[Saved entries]
::::
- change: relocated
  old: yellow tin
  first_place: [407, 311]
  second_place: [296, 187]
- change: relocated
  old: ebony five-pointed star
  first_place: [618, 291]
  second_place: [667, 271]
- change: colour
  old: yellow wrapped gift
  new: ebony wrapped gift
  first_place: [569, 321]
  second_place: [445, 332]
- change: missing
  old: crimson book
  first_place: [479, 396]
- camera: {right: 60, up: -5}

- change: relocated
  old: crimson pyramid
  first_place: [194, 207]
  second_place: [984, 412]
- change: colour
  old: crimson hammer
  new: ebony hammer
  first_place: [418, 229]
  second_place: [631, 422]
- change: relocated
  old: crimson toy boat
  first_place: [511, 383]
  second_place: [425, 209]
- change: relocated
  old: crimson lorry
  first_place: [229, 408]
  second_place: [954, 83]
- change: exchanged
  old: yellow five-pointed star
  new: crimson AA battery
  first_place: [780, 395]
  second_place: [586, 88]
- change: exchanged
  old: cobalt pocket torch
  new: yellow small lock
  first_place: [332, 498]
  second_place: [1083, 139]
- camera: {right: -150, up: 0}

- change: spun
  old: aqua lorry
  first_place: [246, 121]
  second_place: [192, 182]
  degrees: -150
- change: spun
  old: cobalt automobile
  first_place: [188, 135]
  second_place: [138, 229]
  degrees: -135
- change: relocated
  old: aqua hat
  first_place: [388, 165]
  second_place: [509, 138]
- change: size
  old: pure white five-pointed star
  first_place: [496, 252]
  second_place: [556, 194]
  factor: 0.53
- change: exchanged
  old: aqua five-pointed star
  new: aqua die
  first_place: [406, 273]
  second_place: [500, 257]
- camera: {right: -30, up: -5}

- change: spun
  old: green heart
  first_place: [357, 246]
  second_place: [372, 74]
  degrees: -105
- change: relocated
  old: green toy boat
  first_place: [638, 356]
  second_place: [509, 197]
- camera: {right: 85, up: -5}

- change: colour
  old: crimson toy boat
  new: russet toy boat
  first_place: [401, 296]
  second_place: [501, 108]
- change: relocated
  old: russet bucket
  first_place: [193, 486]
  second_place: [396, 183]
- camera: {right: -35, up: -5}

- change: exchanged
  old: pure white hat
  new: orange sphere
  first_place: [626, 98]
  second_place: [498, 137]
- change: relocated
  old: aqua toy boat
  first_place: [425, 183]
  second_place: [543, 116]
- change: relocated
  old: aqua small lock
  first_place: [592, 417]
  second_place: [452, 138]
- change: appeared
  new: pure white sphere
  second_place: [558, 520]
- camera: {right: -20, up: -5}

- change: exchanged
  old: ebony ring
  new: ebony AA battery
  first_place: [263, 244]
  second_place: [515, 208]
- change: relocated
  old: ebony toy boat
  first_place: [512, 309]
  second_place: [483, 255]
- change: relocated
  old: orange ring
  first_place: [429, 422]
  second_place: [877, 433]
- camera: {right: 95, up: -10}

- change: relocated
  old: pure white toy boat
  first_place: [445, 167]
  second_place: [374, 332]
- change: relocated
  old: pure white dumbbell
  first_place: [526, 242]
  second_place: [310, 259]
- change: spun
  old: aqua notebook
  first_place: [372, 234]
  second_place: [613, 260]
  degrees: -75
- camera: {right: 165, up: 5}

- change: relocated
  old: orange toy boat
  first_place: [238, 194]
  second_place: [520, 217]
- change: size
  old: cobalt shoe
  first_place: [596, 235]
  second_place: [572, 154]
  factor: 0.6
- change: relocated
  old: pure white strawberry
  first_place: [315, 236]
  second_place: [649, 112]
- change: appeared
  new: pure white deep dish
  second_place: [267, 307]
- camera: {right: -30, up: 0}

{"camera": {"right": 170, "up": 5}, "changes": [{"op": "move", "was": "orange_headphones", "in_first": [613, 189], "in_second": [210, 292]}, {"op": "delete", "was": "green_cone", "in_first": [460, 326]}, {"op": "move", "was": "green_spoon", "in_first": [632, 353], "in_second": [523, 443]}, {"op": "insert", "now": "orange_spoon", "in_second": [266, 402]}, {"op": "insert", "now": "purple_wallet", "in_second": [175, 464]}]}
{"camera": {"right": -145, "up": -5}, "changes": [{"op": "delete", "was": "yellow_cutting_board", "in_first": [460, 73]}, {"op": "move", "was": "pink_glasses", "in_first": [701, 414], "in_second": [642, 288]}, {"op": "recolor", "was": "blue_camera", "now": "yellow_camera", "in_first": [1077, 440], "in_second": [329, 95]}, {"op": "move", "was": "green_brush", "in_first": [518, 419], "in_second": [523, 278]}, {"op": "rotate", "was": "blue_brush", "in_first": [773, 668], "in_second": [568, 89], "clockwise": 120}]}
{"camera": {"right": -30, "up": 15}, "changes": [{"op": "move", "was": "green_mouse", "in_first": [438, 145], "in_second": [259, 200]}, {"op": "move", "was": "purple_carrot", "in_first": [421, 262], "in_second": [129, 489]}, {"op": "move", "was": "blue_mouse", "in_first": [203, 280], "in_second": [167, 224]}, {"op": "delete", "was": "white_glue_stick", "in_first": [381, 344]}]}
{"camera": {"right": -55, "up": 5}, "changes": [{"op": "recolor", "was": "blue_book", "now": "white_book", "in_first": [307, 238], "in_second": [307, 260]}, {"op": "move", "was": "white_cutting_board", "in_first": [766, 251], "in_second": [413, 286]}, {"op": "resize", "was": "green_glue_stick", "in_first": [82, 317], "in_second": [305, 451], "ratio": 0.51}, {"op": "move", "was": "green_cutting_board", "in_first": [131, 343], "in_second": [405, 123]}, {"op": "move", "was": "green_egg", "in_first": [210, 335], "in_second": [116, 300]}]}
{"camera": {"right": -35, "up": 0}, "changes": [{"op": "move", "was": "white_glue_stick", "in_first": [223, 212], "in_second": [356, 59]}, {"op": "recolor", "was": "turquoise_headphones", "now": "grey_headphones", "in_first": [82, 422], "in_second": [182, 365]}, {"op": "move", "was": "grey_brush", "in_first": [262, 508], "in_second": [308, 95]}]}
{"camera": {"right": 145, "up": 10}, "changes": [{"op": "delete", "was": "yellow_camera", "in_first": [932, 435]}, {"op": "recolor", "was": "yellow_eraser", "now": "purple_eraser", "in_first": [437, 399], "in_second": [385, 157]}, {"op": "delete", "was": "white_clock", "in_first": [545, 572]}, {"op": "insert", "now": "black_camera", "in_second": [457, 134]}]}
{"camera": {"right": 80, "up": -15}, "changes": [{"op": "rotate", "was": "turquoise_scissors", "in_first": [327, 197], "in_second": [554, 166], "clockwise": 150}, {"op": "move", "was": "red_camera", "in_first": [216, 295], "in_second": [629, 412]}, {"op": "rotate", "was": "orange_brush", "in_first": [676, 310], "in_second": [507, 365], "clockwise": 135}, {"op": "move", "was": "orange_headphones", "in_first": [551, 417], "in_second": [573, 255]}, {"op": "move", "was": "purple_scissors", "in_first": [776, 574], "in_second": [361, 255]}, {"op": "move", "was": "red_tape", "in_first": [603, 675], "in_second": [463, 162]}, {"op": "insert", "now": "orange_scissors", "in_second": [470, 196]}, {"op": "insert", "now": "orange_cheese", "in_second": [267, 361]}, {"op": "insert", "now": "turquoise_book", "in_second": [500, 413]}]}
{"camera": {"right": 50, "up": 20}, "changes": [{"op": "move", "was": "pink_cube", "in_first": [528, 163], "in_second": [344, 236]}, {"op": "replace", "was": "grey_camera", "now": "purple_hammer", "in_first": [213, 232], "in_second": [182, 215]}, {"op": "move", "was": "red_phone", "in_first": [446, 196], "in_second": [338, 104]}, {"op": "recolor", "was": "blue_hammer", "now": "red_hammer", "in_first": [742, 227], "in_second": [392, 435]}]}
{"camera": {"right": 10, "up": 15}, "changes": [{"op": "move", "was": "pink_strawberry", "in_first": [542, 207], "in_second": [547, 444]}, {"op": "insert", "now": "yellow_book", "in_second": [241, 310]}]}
::::
The lines of the data, from the first through the one containing "first_place: [479, 396]", are to be transcribed exactly.

- change: relocated
  old: yellow tin
  first_place: [407, 311]
  second_place: [296, 187]
- change: relocated
  old: ebony five-pointed star
  first_place: [618, 291]
  second_place: [667, 271]
- change: colour
  old: yellow wrapped gift
  new: ebony wrapped gift
  first_place: [569, 321]
  second_place: [445, 332]
- change: missing
  old: crimson book
  first_place: [479, 396]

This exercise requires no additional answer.